Reply with nothing but the number of lines in the data below where the word "calculator" occurs.

(Beginning of AVAILABLE DATA)

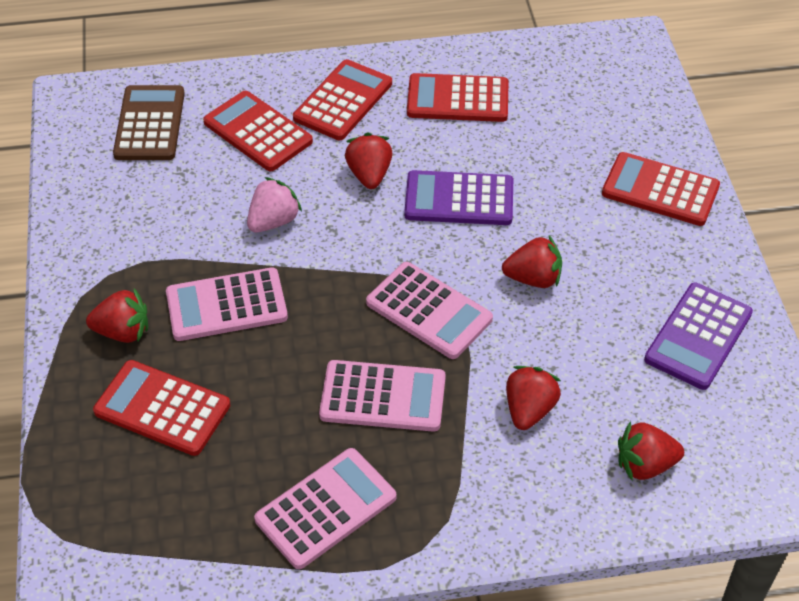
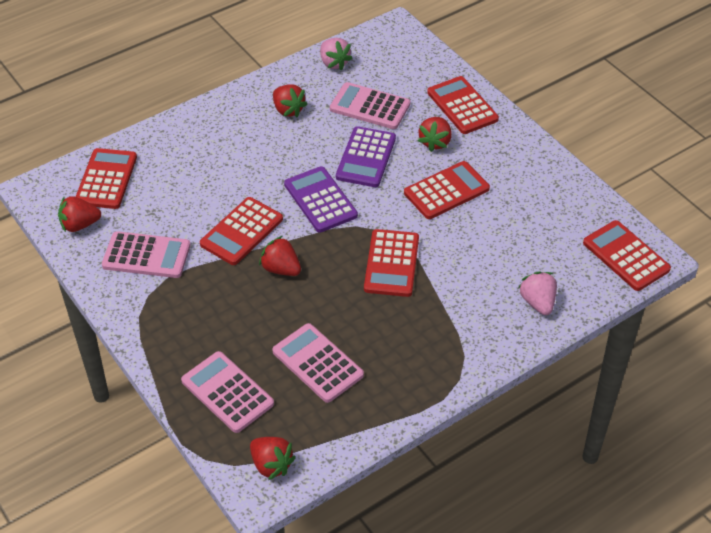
brown calculator: 1 -> 0
pink strawberry: 1 -> 2
red calculator: 5 -> 6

(End of AVAILABLE DATA)

PROBLEM SOLUTION = 2